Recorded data
-- BEGIN --
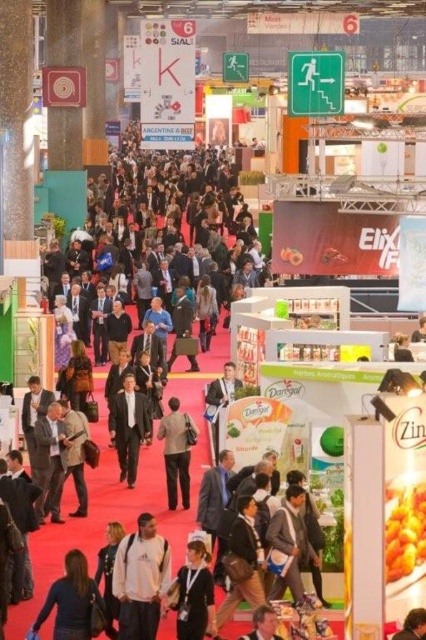
Question: Which object is farther from the camera taking this photo?

Choices:
 (A) dark suit at center
 (B) white cotton jacket at center
 (C) dark brown leather jacket at lower left

Answer: (A)

Question: Is white cotton jacket at center positioned before dark brown leather jacket at lower left?

Choices:
 (A) yes
 (B) no

Answer: (B)

Question: Which point is farther to the camera?

Choices:
 (A) 132,435
 (B) 132,634
 (C) 192,432
 (D) 83,636

Answer: (A)

Question: Is dark brown leather jacket at lower left below dark suit at center?

Choices:
 (A) yes
 (B) no

Answer: (A)

Question: Can you confirm if dark brown leather jacket at lower left is smaller than dark suit at center?

Choices:
 (A) yes
 (B) no

Answer: (B)

Question: Which object is closer to the camera taking this photo?

Choices:
 (A) black fabric jacket at center
 (B) light brown leather jacket at center
 (C) white cotton jacket at center
 (D) dark suit at center

Answer: (A)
-- END --
== Your objective ==
Copy the recorded data above word for word, leaving out the pictures.

== Response to the task ==
Question: Which object is farther from the camera taking this photo?

Choices:
 (A) dark suit at center
 (B) white cotton jacket at center
 (C) dark brown leather jacket at lower left

Answer: (A)

Question: Is white cotton jacket at center positioned before dark brown leather jacket at lower left?

Choices:
 (A) yes
 (B) no

Answer: (B)

Question: Which point is farther to the camera?

Choices:
 (A) 132,435
 (B) 132,634
 (C) 192,432
 (D) 83,636

Answer: (A)

Question: Is dark brown leather jacket at lower left below dark suit at center?

Choices:
 (A) yes
 (B) no

Answer: (A)

Question: Can you confirm if dark brown leather jacket at lower left is smaller than dark suit at center?

Choices:
 (A) yes
 (B) no

Answer: (B)

Question: Which object is closer to the camera taking this photo?

Choices:
 (A) black fabric jacket at center
 (B) light brown leather jacket at center
 (C) white cotton jacket at center
 (D) dark suit at center

Answer: (A)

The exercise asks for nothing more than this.